Work task
Transcribe the line holding "orange cheese [224,410,267,442]" together with every line after it, through the end of the records, exactly and with no pictures.

(Object tracking records)
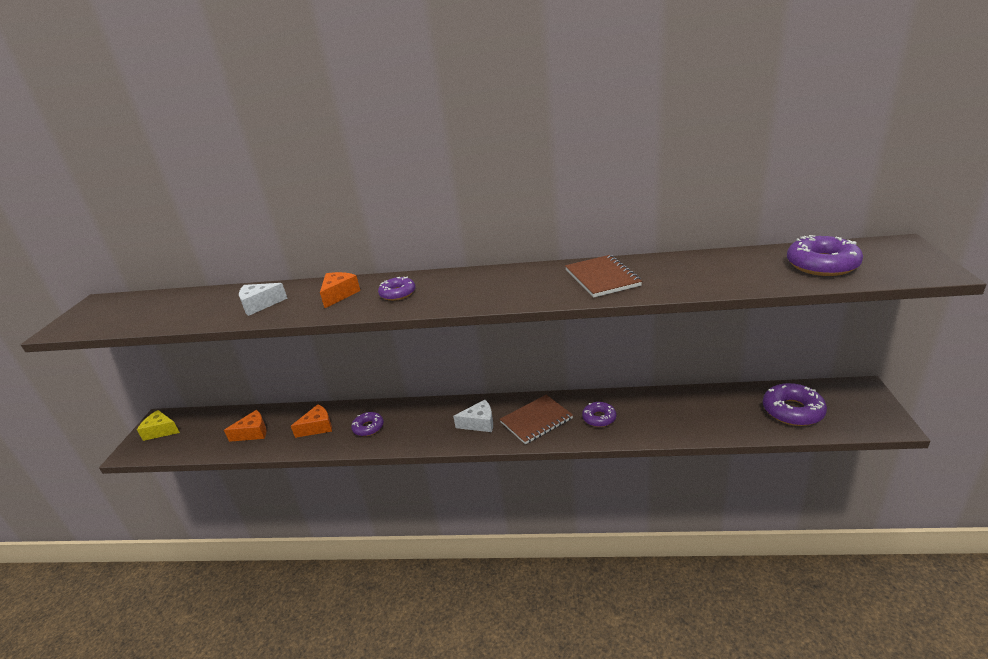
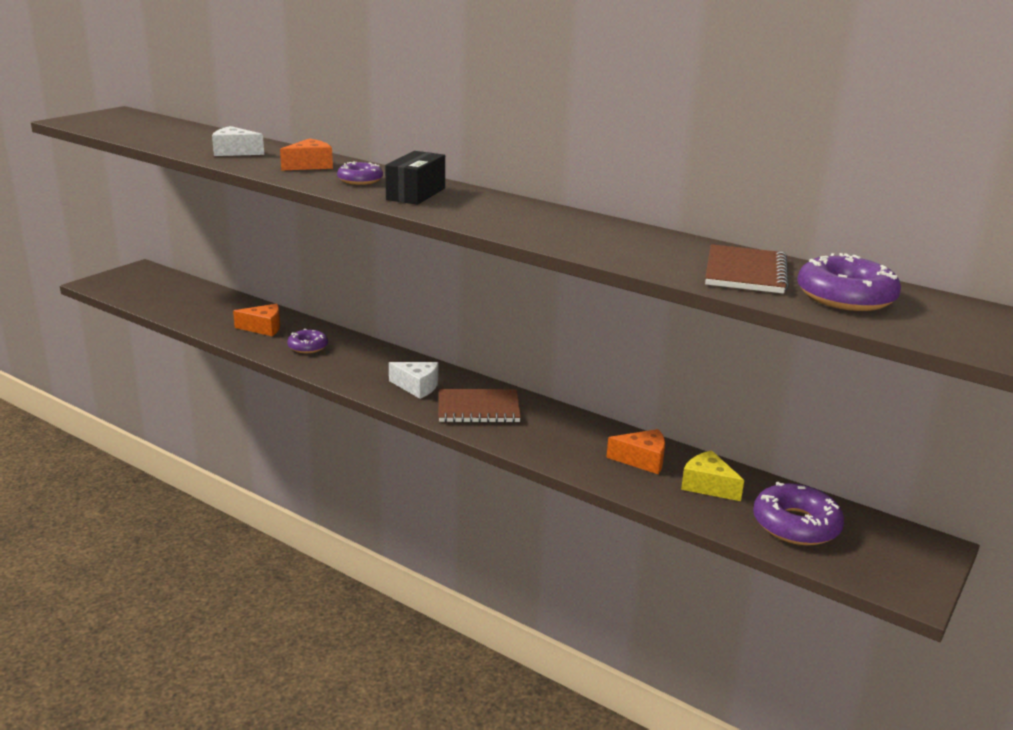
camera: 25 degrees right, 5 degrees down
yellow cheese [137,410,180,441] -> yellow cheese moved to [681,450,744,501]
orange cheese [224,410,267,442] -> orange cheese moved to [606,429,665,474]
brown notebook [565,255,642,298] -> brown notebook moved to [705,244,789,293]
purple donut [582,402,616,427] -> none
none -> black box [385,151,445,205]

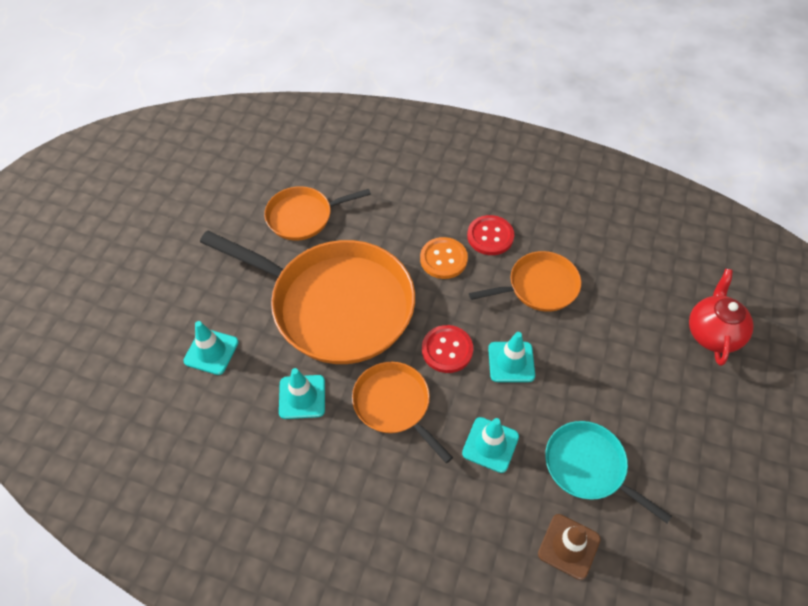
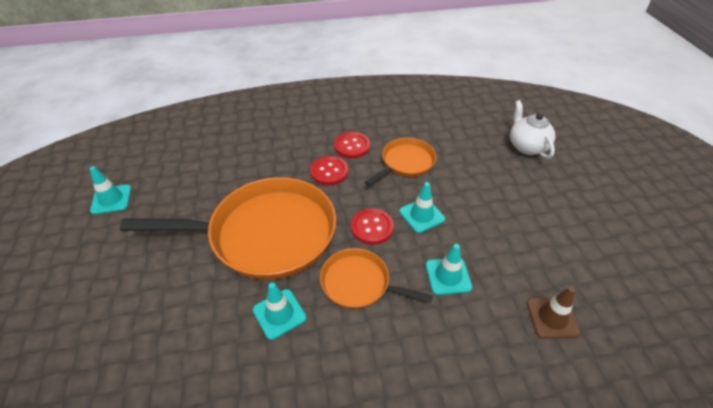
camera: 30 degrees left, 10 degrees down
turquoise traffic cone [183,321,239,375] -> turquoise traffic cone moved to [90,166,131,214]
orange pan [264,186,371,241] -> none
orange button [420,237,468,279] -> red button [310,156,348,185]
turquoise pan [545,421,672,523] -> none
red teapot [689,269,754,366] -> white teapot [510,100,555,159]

Output for this task
orange cheese [224,410,267,442] -> orange cheese moved to [606,429,665,474]
brown notebook [565,255,642,298] -> brown notebook moved to [705,244,789,293]
purple donut [582,402,616,427] -> none
none -> black box [385,151,445,205]

camera: 30 degrees left, 10 degrees down
turquoise traffic cone [183,321,239,375] -> turquoise traffic cone moved to [90,166,131,214]
orange pan [264,186,371,241] -> none
orange button [420,237,468,279] -> red button [310,156,348,185]
turquoise pan [545,421,672,523] -> none
red teapot [689,269,754,366] -> white teapot [510,100,555,159]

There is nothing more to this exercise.